Task prompt: Rewrite the records from the first line through the line containing "yellow line: rotated 65", replacing "yellow circle" with "gold circle" and leaving everything else unchanged.

:: Dataset excerpts

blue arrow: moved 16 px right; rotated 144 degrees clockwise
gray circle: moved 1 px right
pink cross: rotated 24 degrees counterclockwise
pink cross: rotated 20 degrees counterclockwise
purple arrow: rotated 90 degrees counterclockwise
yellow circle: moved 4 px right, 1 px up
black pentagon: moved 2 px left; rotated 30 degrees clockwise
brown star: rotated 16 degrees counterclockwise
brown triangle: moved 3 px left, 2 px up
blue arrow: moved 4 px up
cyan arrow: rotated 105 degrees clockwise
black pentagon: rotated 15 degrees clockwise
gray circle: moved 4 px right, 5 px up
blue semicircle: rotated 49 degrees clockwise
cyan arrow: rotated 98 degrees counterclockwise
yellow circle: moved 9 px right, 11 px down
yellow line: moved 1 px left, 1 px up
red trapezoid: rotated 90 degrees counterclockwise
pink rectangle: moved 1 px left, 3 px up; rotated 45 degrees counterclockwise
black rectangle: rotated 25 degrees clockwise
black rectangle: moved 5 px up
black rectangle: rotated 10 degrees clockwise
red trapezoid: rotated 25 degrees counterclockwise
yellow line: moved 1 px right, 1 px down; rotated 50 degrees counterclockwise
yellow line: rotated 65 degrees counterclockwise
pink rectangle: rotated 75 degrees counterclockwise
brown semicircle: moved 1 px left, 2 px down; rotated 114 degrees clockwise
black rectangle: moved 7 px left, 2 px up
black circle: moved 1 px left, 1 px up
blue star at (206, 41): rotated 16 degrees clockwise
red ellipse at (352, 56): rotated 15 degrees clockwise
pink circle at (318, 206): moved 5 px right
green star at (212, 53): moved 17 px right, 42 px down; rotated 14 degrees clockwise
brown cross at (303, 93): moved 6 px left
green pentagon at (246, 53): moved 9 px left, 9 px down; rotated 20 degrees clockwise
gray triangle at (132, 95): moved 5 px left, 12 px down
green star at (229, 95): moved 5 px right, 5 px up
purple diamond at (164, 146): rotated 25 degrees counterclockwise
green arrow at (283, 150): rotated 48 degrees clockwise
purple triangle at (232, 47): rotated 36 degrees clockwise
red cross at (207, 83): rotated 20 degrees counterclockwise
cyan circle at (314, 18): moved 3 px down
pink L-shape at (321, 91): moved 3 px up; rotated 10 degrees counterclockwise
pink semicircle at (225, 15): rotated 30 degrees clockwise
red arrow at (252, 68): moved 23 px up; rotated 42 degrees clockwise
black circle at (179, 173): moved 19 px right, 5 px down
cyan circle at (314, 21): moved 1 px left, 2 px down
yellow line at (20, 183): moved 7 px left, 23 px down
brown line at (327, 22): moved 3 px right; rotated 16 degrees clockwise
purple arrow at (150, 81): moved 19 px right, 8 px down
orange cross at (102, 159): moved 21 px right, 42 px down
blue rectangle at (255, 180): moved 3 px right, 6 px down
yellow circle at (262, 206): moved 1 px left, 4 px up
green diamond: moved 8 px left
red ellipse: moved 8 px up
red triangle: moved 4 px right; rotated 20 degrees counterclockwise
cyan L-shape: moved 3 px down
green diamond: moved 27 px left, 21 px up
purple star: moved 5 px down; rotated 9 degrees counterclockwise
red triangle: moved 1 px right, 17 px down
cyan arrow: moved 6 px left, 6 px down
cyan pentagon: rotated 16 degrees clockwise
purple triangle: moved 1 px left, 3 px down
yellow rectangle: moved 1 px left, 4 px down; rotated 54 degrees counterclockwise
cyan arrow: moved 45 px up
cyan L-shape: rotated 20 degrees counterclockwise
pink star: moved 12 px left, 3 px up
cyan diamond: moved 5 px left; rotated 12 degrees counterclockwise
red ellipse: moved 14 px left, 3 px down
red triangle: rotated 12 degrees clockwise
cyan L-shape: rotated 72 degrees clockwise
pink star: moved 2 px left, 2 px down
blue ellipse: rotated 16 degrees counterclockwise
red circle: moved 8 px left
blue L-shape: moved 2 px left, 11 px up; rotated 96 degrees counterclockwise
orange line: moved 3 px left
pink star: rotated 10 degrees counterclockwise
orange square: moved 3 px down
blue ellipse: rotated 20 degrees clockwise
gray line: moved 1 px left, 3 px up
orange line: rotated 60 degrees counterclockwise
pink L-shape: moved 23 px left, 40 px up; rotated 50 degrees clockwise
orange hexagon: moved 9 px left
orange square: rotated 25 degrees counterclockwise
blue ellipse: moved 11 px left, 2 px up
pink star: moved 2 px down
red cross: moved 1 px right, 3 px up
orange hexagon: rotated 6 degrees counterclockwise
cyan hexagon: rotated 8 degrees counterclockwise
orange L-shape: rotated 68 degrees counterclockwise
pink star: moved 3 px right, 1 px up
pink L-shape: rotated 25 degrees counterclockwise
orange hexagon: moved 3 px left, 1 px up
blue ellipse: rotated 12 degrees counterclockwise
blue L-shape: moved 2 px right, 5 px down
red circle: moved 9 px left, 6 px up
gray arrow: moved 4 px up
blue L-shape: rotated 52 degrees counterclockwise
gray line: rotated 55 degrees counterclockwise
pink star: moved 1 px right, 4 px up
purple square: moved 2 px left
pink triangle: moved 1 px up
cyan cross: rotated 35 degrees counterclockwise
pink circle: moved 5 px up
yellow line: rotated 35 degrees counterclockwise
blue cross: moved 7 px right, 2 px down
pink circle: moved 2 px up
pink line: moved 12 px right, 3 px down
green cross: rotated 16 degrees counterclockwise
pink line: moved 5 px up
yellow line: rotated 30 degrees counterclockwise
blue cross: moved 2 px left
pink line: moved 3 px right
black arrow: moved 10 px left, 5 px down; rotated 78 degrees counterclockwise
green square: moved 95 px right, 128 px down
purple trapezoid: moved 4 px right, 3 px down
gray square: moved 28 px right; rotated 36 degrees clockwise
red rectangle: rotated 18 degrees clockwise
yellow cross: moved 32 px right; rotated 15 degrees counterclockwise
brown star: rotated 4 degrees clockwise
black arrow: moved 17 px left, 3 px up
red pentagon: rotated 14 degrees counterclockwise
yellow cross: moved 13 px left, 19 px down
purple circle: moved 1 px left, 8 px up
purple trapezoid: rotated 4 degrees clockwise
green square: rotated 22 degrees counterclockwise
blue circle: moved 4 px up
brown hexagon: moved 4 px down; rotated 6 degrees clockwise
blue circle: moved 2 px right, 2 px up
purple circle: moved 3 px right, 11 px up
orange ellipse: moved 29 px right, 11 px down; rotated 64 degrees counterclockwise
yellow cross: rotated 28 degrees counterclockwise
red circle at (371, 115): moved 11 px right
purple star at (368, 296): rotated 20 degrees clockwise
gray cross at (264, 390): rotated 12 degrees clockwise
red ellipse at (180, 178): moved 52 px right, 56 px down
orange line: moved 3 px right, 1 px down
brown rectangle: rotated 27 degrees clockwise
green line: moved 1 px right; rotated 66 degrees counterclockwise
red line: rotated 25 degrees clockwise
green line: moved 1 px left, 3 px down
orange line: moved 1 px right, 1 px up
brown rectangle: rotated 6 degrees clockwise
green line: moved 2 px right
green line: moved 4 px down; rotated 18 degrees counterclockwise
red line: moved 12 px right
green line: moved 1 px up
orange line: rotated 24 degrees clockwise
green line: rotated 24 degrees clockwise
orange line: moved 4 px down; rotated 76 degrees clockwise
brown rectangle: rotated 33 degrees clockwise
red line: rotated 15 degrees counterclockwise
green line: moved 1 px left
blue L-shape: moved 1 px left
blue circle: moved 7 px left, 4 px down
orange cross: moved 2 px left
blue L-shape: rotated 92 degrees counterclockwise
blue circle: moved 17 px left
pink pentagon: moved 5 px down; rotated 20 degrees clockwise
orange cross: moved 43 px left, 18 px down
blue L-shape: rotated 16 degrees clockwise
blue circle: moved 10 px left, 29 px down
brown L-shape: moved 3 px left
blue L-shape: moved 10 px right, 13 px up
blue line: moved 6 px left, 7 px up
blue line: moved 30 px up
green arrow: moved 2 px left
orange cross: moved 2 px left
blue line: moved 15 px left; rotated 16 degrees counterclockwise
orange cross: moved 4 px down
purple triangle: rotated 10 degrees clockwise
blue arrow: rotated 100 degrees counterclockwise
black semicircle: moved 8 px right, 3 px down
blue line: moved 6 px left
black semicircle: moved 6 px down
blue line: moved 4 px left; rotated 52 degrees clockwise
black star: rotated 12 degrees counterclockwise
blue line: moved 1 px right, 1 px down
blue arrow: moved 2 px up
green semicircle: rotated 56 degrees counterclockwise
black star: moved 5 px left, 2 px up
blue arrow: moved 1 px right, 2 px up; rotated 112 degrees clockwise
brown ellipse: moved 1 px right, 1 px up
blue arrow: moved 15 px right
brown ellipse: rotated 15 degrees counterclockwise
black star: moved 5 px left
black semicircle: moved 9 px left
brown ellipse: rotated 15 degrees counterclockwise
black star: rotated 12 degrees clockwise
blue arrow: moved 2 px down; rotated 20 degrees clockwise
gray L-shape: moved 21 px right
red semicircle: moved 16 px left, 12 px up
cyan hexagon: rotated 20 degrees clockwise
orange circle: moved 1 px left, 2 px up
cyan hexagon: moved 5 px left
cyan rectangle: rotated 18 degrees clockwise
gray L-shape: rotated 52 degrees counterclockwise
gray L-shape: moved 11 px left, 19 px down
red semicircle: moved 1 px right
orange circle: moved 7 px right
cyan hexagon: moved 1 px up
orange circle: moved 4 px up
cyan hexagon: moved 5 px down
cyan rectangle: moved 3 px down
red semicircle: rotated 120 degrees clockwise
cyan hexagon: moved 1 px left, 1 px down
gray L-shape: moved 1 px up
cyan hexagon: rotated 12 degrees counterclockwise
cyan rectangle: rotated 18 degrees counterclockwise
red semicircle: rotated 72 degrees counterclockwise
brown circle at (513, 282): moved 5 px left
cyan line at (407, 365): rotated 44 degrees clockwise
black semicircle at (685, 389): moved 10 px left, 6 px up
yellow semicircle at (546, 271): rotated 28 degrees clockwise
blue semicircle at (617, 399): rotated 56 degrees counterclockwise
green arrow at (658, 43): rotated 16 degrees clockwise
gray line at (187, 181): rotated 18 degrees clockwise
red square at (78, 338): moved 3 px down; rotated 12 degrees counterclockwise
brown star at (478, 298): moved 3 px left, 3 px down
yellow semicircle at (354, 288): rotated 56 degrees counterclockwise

::::

Result below:
blue arrow: moved 16 px right; rotated 144 degrees clockwise
gray circle: moved 1 px right
pink cross: rotated 24 degrees counterclockwise
pink cross: rotated 20 degrees counterclockwise
purple arrow: rotated 90 degrees counterclockwise
gold circle: moved 4 px right, 1 px up
black pentagon: moved 2 px left; rotated 30 degrees clockwise
brown star: rotated 16 degrees counterclockwise
brown triangle: moved 3 px left, 2 px up
blue arrow: moved 4 px up
cyan arrow: rotated 105 degrees clockwise
black pentagon: rotated 15 degrees clockwise
gray circle: moved 4 px right, 5 px up
blue semicircle: rotated 49 degrees clockwise
cyan arrow: rotated 98 degrees counterclockwise
gold circle: moved 9 px right, 11 px down
yellow line: moved 1 px left, 1 px up
red trapezoid: rotated 90 degrees counterclockwise
pink rectangle: moved 1 px left, 3 px up; rotated 45 degrees counterclockwise
black rectangle: rotated 25 degrees clockwise
black rectangle: moved 5 px up
black rectangle: rotated 10 degrees clockwise
red trapezoid: rotated 25 degrees counterclockwise
yellow line: moved 1 px right, 1 px down; rotated 50 degrees counterclockwise
yellow line: rotated 65 degrees counterclockwise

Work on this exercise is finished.